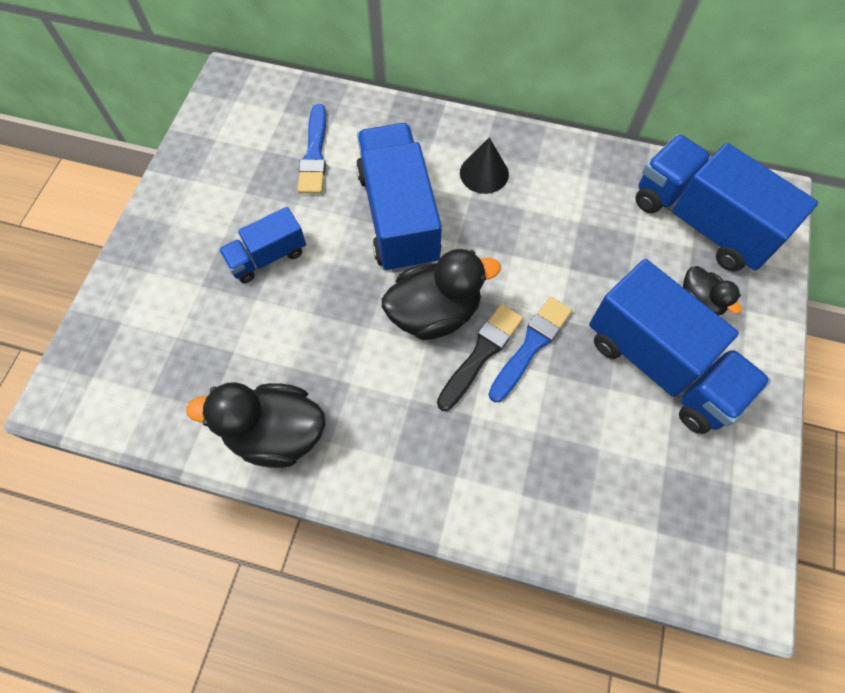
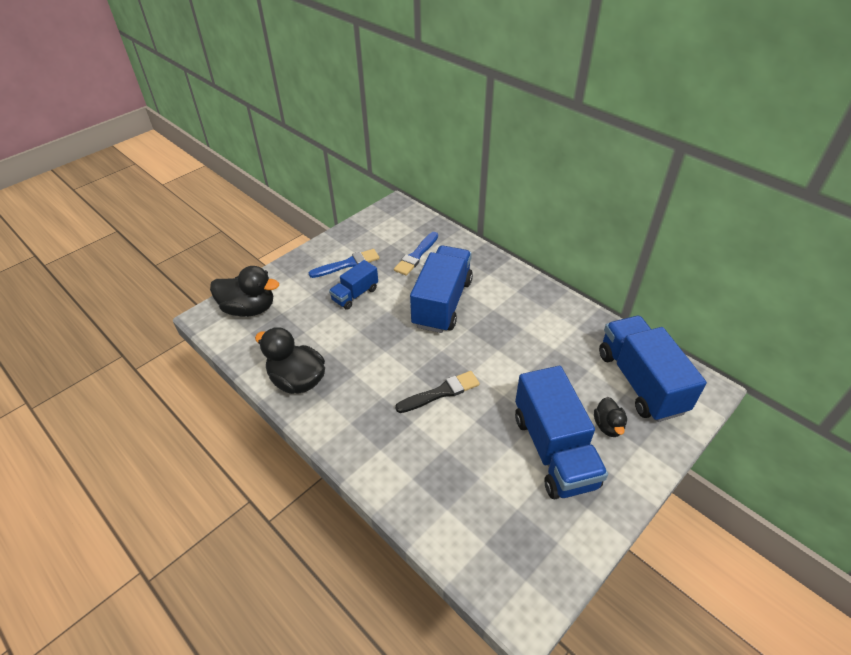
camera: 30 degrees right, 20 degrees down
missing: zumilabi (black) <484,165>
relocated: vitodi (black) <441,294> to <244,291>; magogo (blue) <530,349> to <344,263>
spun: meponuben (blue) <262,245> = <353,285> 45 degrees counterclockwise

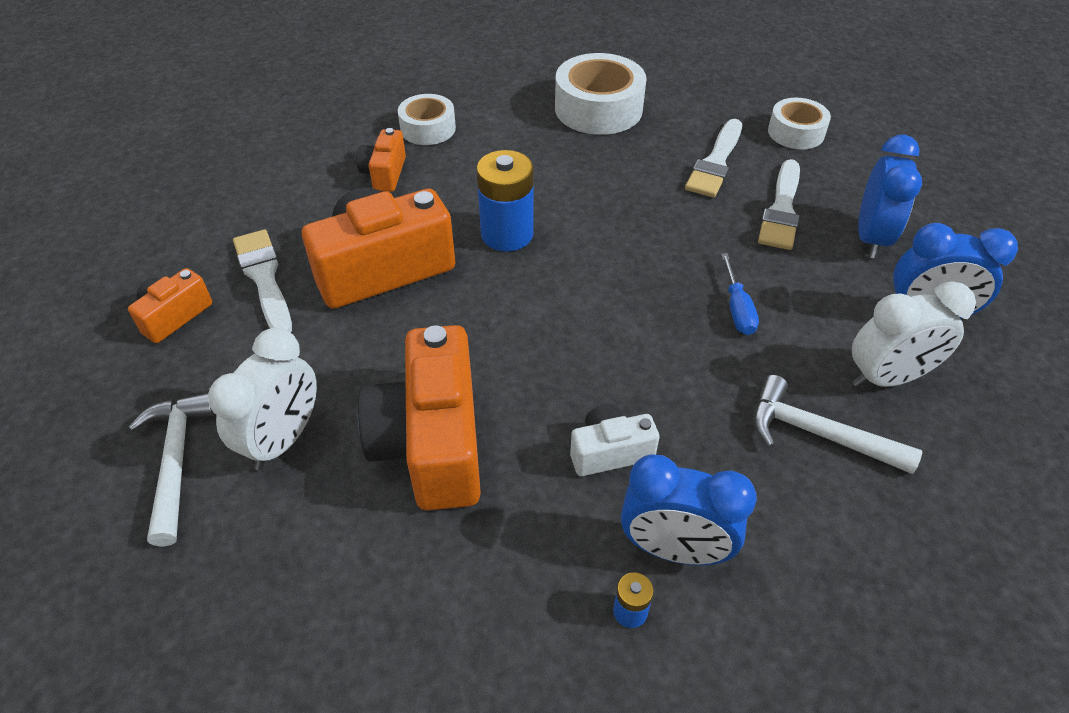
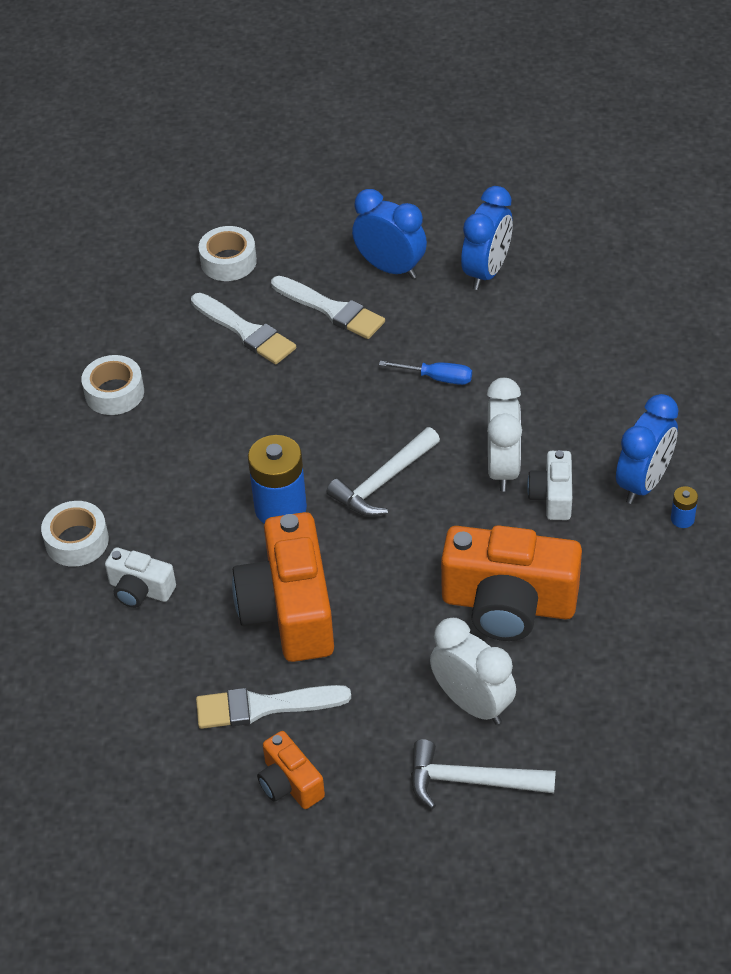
camera: 70 degrees left, 0 degrees up
relocated:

=== What this task involves ===
Omitting all pictures, copy the preceding entries without any alteration.

=== Exercise answer ===
camera: 30 degrees right, 20 degrees down
missing: zumilabi (black) <484,165>
relocated: vitodi (black) <441,294> to <244,291>; magogo (blue) <530,349> to <344,263>
spun: meponuben (blue) <262,245> = <353,285> 45 degrees counterclockwise

camera: 70 degrees left, 0 degrees up
relocated:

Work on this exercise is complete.